REQUIRED ACTION: Look for "turquoise" in the records and copy every line that has it.

EXERCISE DATA:
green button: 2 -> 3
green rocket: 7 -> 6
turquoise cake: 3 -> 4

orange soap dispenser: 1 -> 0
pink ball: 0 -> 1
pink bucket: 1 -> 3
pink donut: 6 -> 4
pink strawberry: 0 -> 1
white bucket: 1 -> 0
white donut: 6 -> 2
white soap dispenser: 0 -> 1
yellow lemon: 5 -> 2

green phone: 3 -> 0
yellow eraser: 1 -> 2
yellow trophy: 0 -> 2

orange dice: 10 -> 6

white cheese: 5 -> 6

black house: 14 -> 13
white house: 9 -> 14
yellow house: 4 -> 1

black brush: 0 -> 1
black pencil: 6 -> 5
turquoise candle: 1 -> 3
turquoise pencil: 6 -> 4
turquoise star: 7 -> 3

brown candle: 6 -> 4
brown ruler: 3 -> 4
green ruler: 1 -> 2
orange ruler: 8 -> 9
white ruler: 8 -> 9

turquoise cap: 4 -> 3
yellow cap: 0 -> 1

WRITTEN SOLUTION:
turquoise cake: 3 -> 4
turquoise candle: 1 -> 3
turquoise pencil: 6 -> 4
turquoise star: 7 -> 3
turquoise cap: 4 -> 3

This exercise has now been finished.